§ **Work to be completed**
Among the records below, which lines contain the string "teddy"? Report them.

§ **Data excerpts**

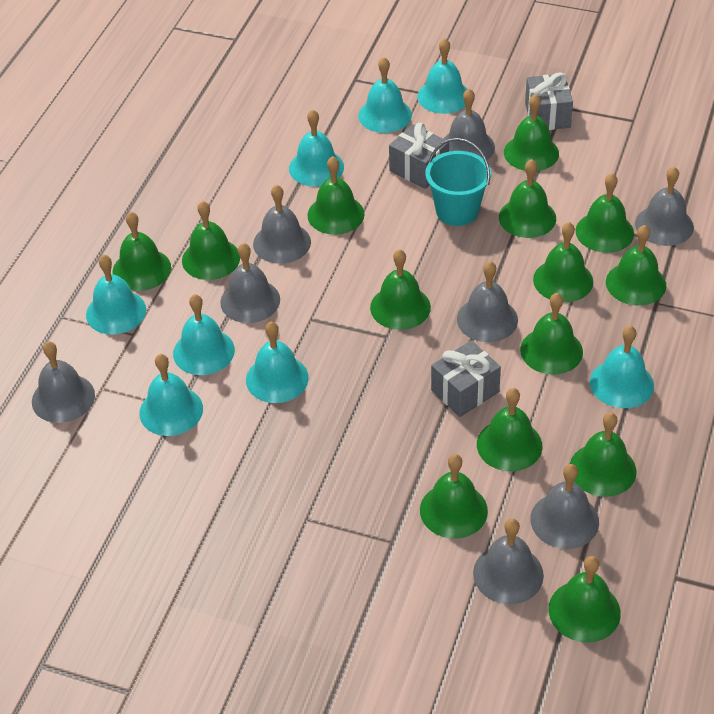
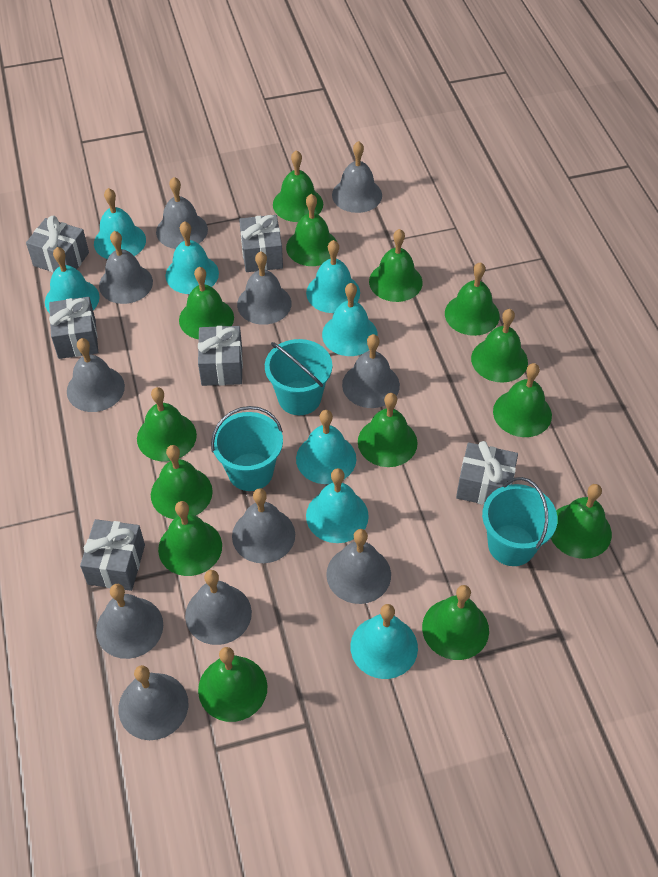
grey bell: 8 -> 11
grey gift: 3 -> 6
turquoise bucket: 1 -> 3

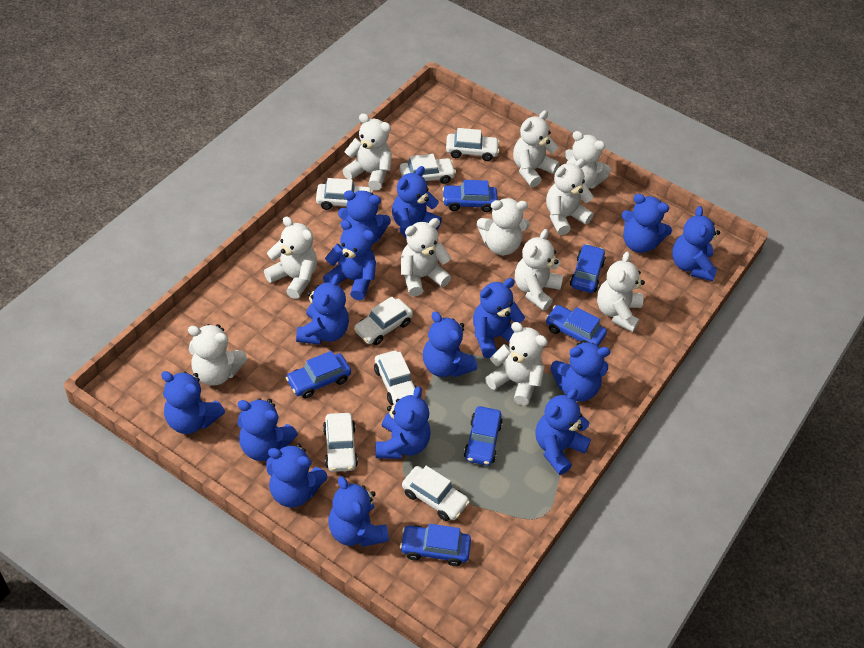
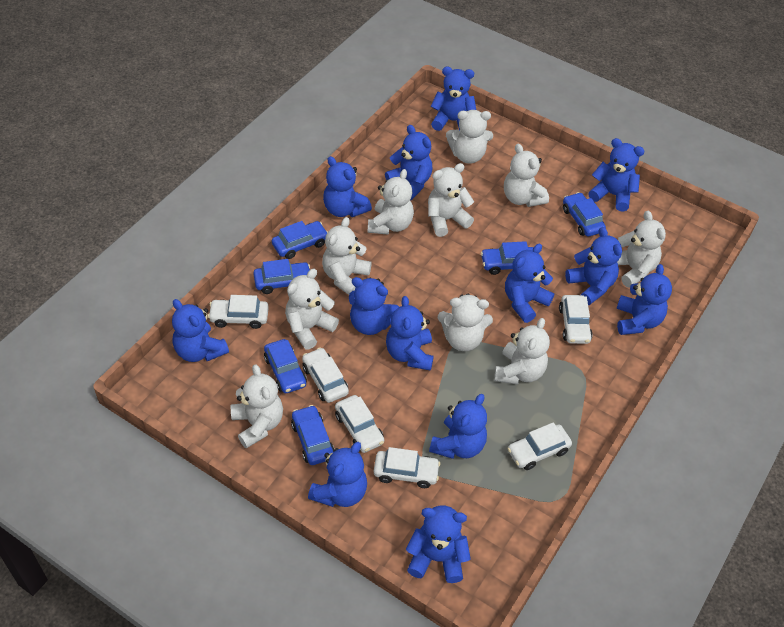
blue teddy bear: 15 -> 13
white car: 7 -> 6
white teddy bear: 11 -> 10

§ **Solution below**
blue teddy bear: 15 -> 13
white teddy bear: 11 -> 10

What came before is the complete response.